_Listed records_
□ □ □
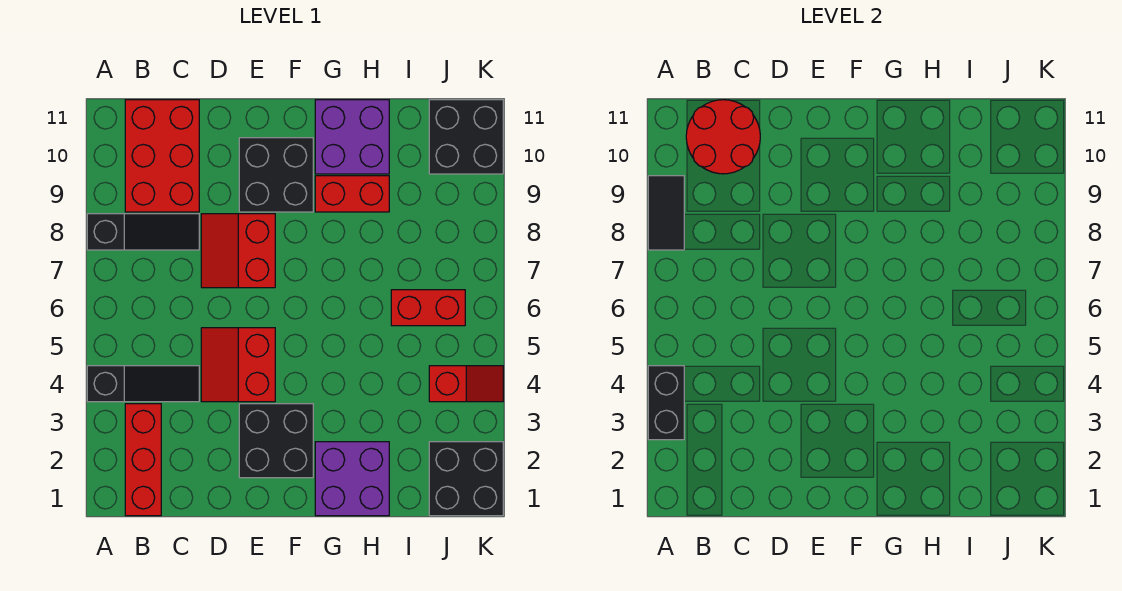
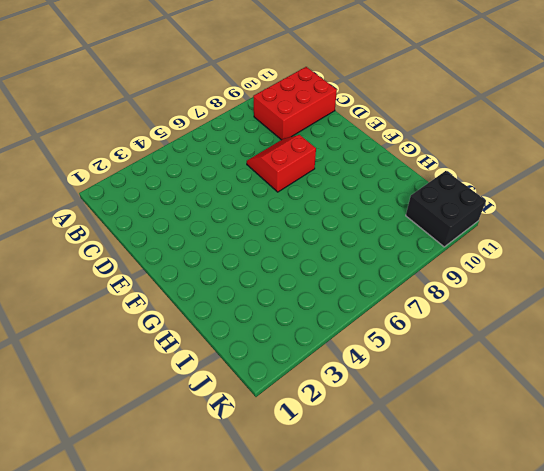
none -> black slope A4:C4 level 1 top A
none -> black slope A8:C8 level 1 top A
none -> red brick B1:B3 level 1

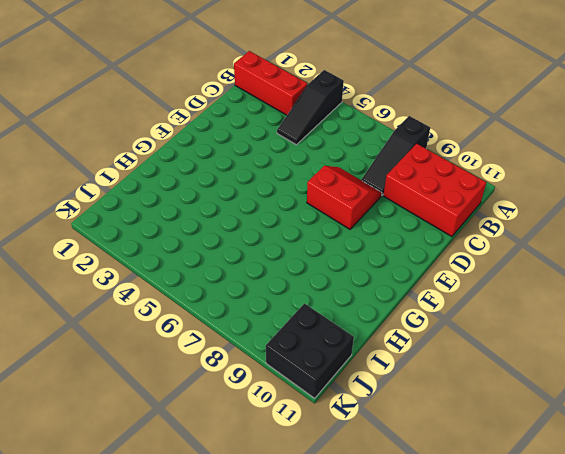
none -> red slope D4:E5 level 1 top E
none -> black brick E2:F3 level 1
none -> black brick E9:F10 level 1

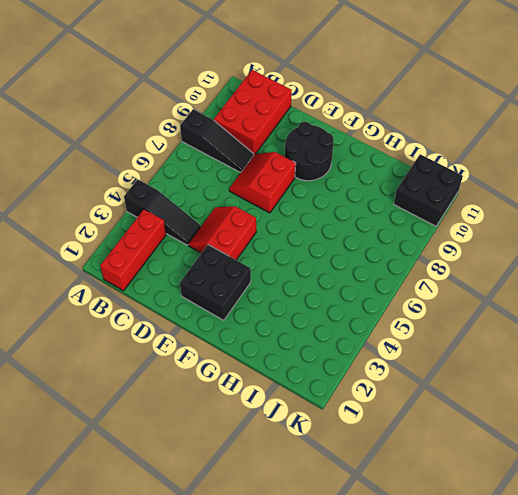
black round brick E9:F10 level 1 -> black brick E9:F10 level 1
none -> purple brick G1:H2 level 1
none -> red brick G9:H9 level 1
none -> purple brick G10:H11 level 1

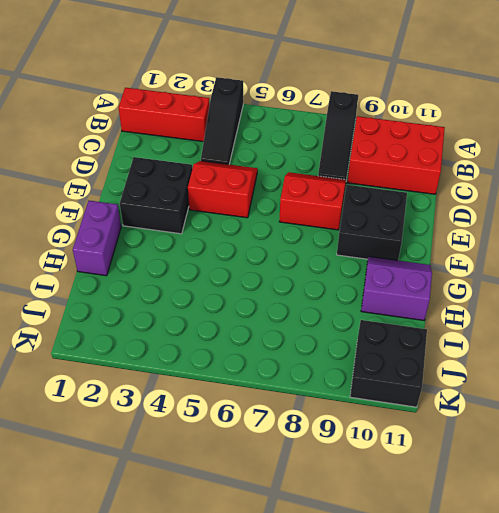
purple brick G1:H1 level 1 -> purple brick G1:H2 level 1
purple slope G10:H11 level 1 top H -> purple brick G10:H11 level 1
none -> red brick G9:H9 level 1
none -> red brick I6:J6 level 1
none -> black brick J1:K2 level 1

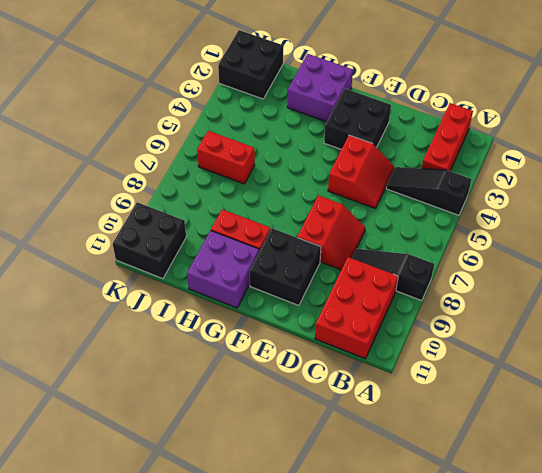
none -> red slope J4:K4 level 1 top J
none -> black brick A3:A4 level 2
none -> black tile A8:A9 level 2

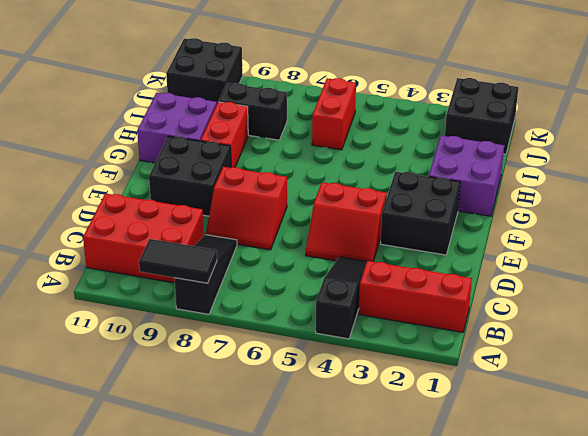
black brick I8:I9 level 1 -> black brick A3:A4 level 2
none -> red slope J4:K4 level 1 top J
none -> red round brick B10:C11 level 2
□ □ □
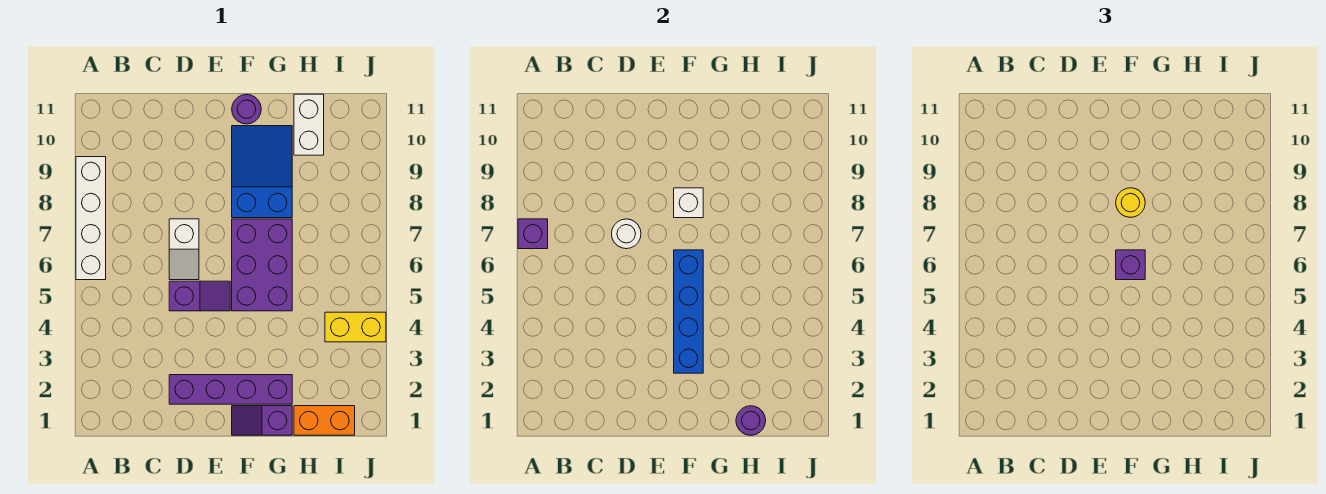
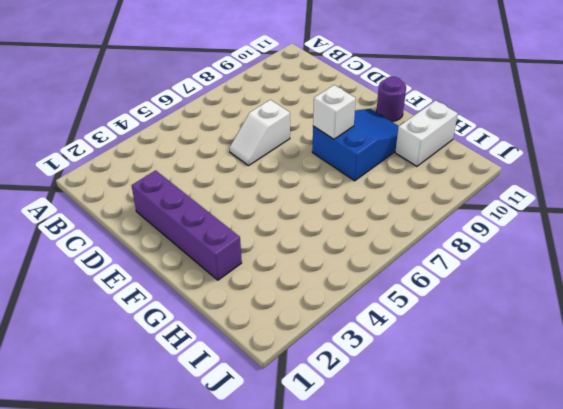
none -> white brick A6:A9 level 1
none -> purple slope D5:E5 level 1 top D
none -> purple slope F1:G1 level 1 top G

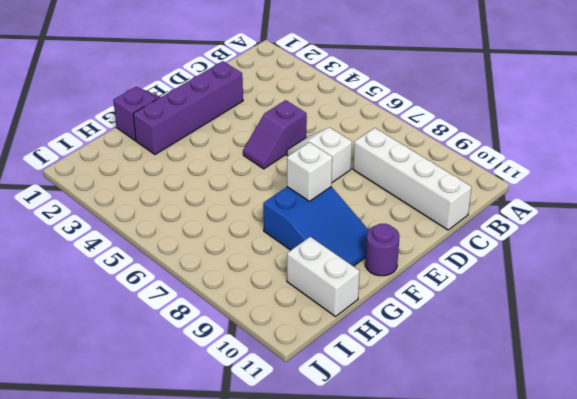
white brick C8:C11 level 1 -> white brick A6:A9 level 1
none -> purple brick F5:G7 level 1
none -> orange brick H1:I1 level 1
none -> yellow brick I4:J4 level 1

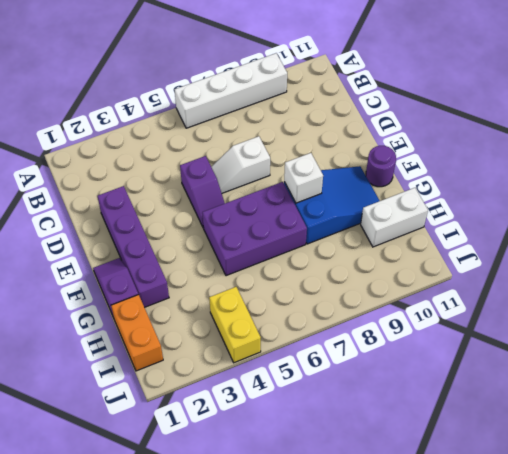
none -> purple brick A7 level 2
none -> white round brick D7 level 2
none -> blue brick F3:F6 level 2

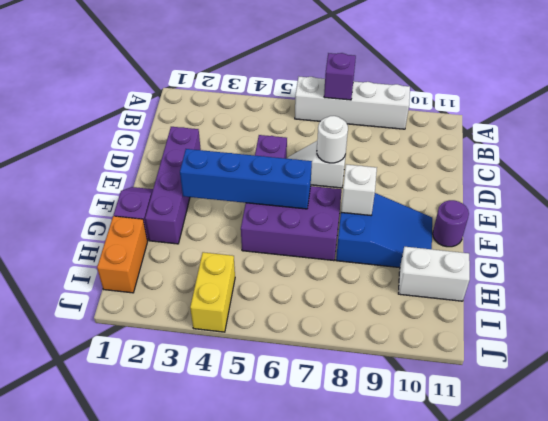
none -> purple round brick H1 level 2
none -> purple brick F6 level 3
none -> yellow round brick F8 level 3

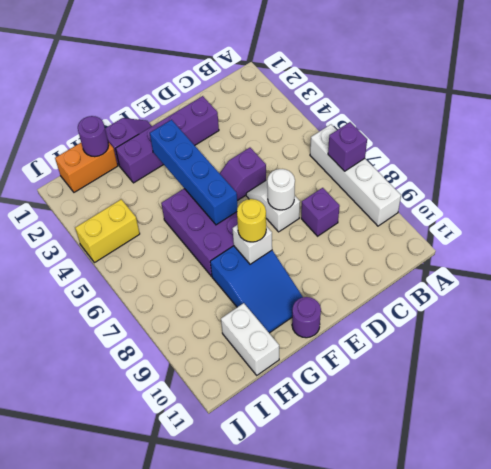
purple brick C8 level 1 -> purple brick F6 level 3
□ □ □
_The problem_
Above are the records; restate exactly the lines from the one containing "none -> purple slope F1:G1 level 1 top G" through the one containing "purple brick C8", keeping pictures out.

_Result below_
none -> purple slope F1:G1 level 1 top G

white brick C8:C11 level 1 -> white brick A6:A9 level 1
none -> purple brick F5:G7 level 1
none -> orange brick H1:I1 level 1
none -> yellow brick I4:J4 level 1

none -> purple brick A7 level 2
none -> white round brick D7 level 2
none -> blue brick F3:F6 level 2

none -> purple round brick H1 level 2
none -> purple brick F6 level 3
none -> yellow round brick F8 level 3

purple brick C8 level 1 -> purple brick F6 level 3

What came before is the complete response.